Task item >>
Pick out each line of the records in which the word "board" appears.

*** Input data Section Begins ***

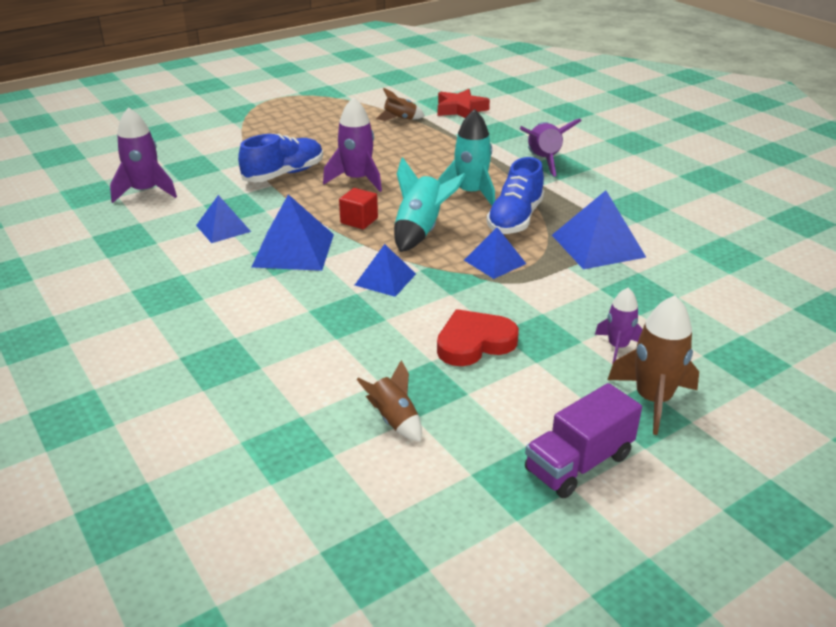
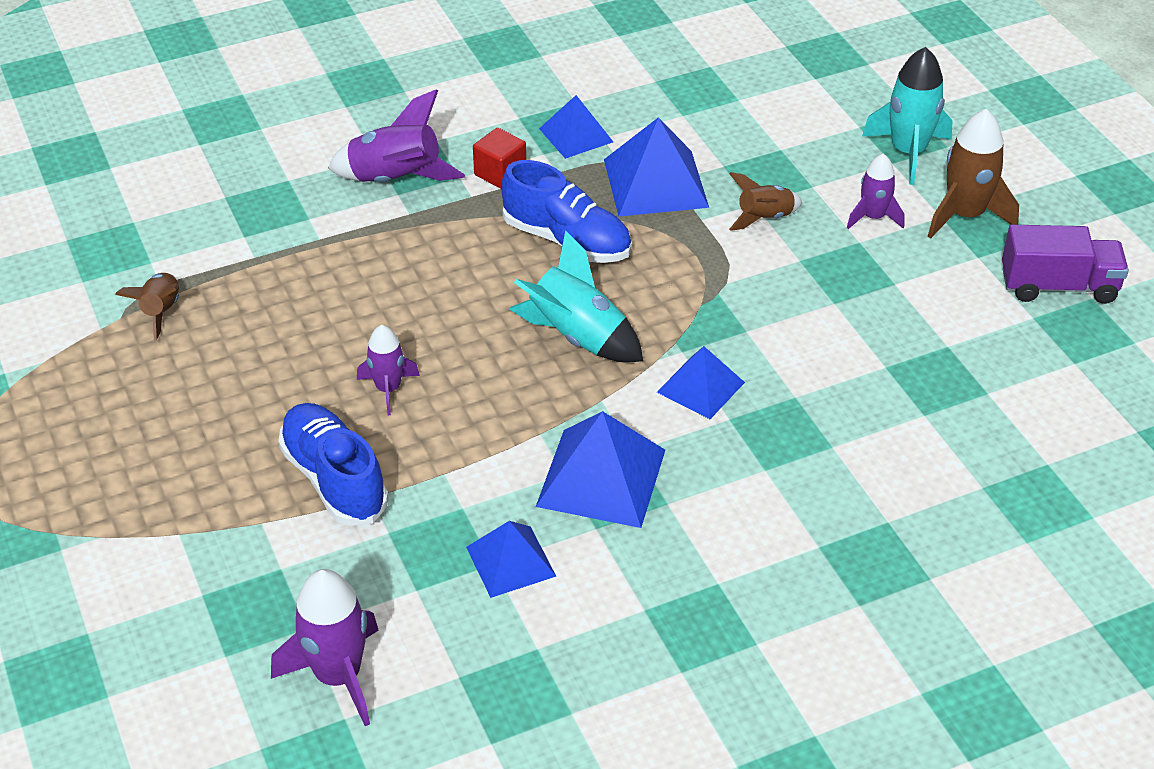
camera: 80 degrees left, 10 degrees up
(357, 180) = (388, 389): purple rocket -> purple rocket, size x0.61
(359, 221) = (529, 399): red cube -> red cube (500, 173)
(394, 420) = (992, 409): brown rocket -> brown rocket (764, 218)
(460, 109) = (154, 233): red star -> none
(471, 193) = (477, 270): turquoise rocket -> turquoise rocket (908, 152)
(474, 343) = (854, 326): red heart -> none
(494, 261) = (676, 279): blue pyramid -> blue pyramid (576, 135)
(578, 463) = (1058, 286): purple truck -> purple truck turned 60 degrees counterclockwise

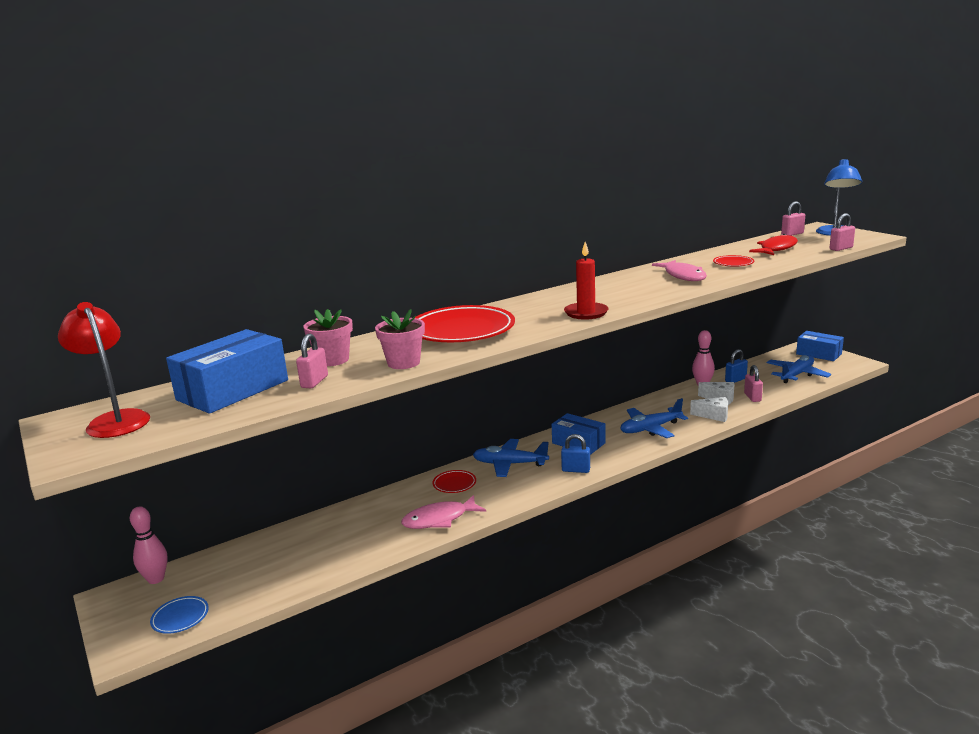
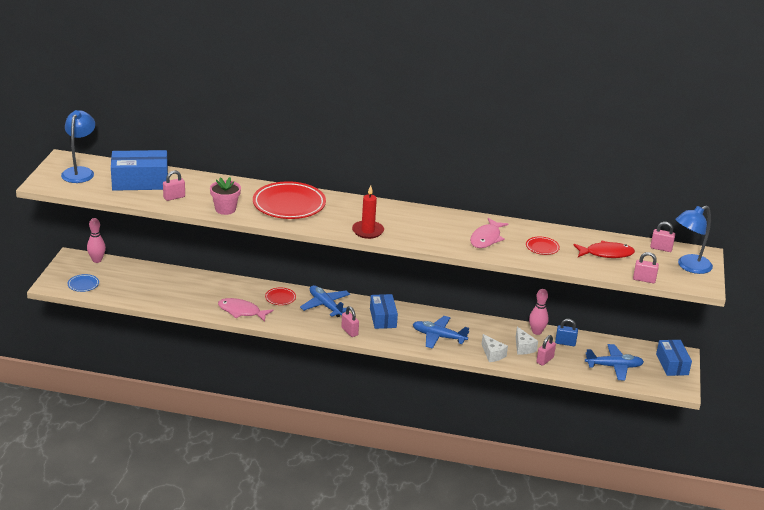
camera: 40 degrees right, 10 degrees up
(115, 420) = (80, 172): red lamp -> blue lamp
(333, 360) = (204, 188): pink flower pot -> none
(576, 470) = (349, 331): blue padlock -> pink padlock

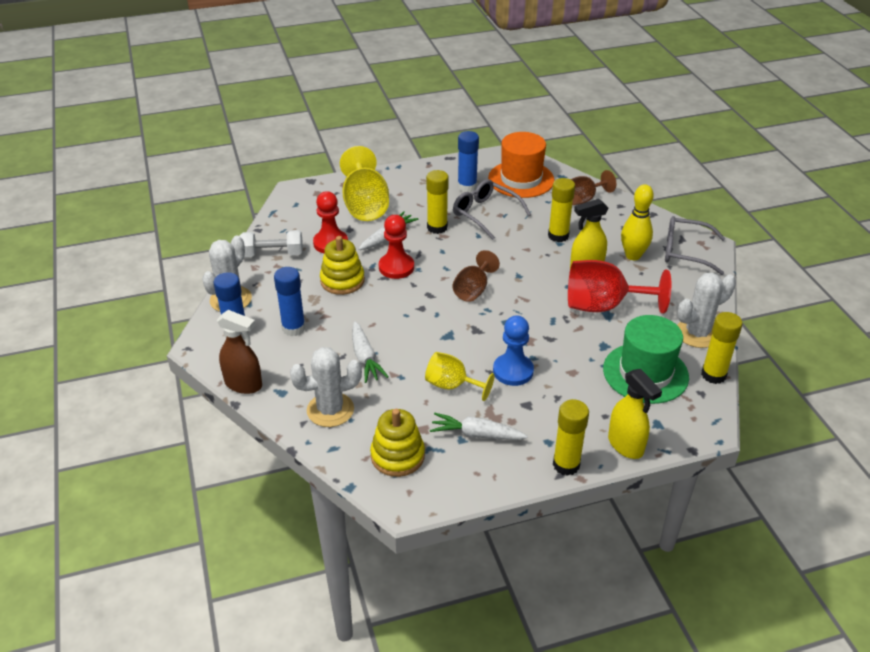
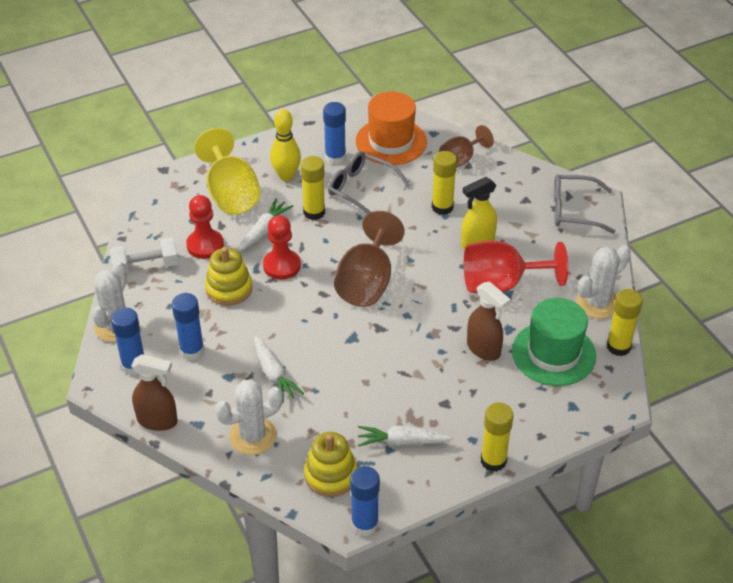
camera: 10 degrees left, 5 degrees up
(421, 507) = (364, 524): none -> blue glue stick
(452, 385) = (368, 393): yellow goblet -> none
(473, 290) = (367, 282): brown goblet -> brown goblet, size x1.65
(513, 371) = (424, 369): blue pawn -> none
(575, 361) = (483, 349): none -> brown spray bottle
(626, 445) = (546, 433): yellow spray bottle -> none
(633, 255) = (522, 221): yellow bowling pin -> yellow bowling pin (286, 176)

*** Input data Section Ends ***
*** Input data Section Begins ***

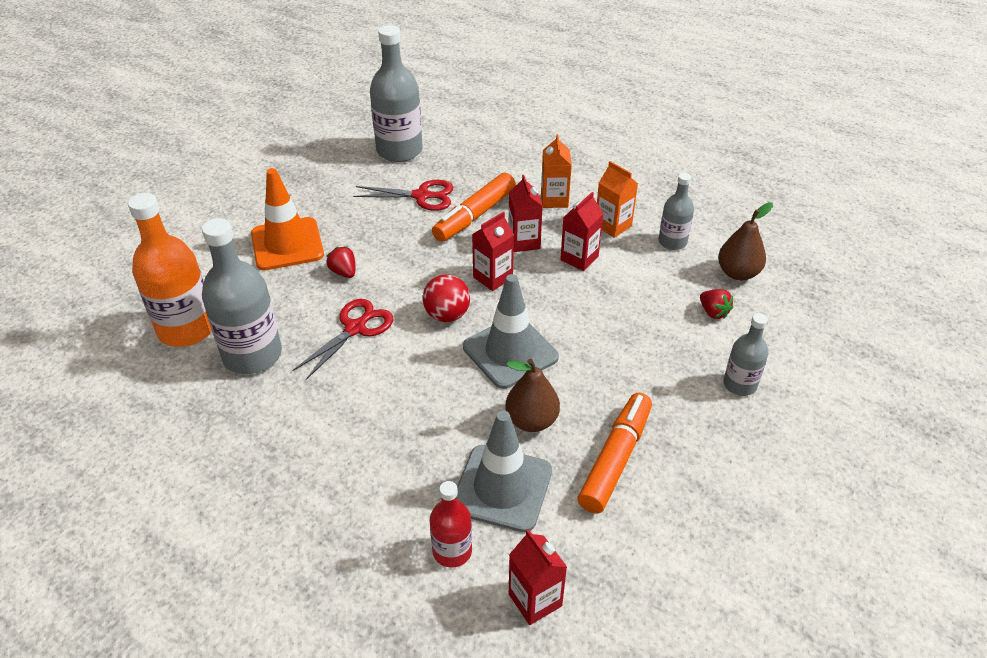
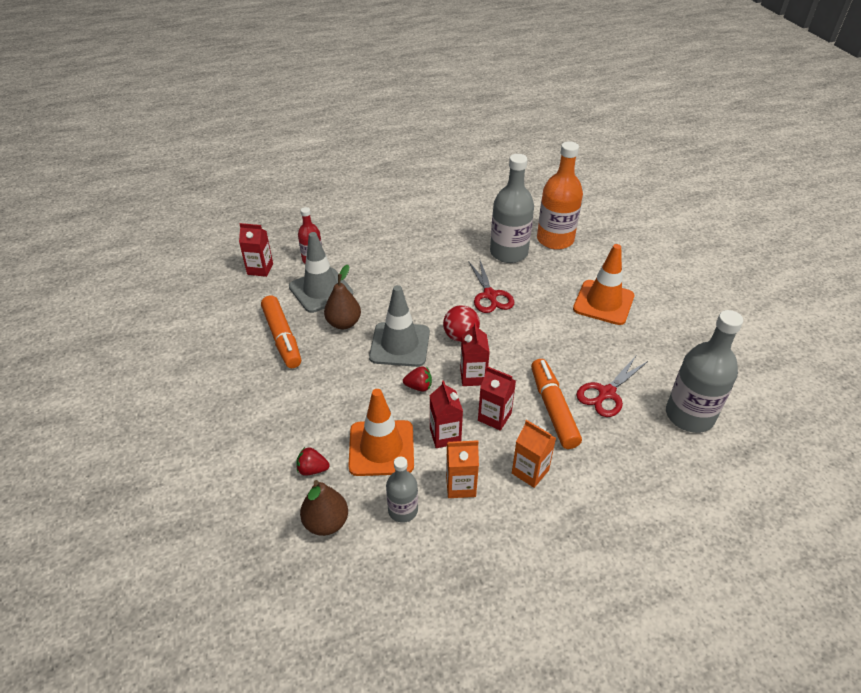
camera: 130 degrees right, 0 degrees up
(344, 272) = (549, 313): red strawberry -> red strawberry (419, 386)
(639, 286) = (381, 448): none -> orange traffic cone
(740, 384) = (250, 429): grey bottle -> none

*** Input data Section Ends ***
*** Input data Section Begins ***

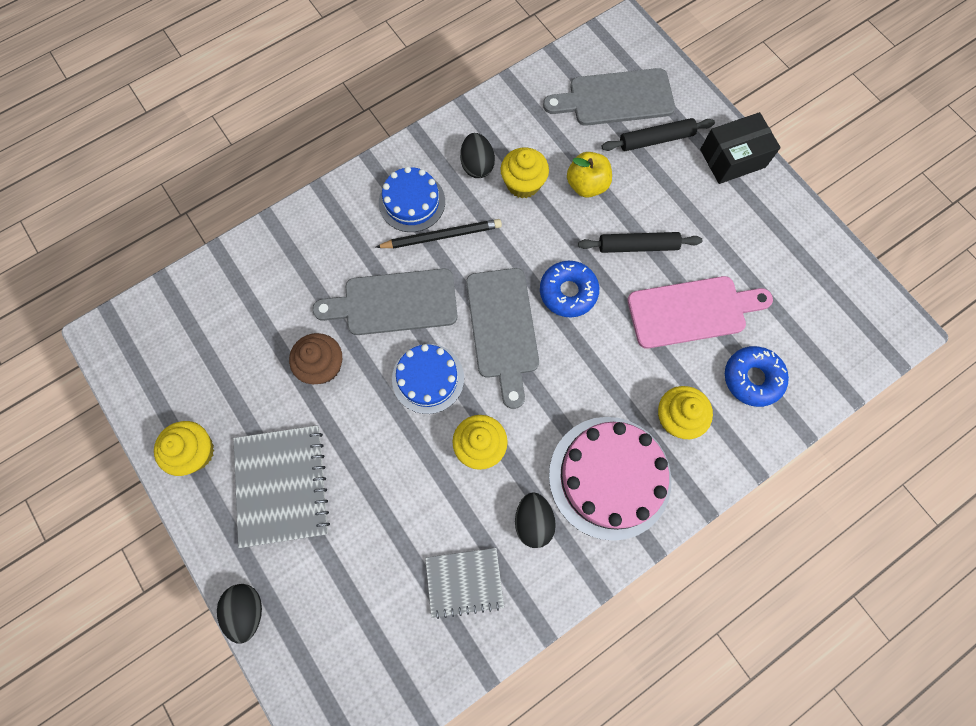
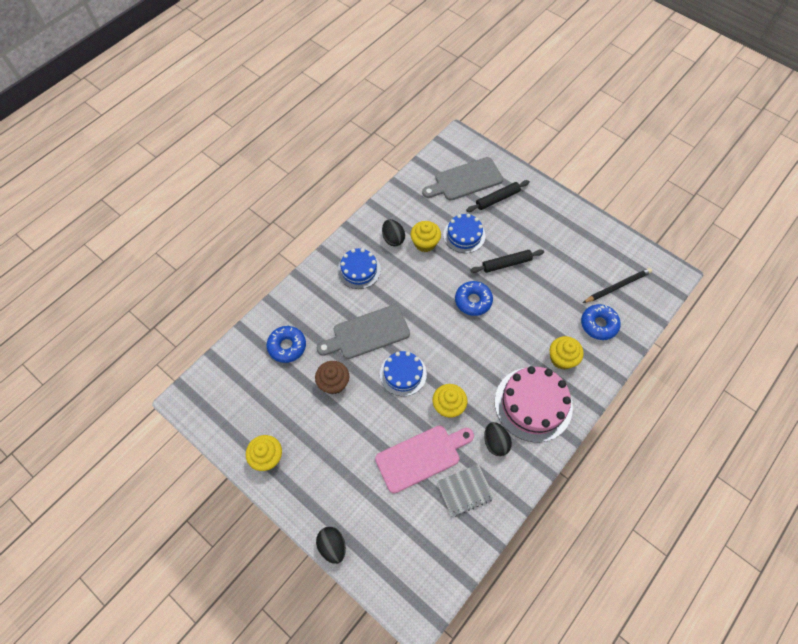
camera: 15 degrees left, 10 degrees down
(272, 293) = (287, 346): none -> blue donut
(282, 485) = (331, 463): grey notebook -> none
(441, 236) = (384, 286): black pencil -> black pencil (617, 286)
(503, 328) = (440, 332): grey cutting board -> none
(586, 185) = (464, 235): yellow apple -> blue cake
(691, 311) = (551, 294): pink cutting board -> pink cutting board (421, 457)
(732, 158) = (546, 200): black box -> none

*** Input data Section Ends ***

Response below >>
(503, 328) = (440, 332): grey cutting board -> none
(691, 311) = (551, 294): pink cutting board -> pink cutting board (421, 457)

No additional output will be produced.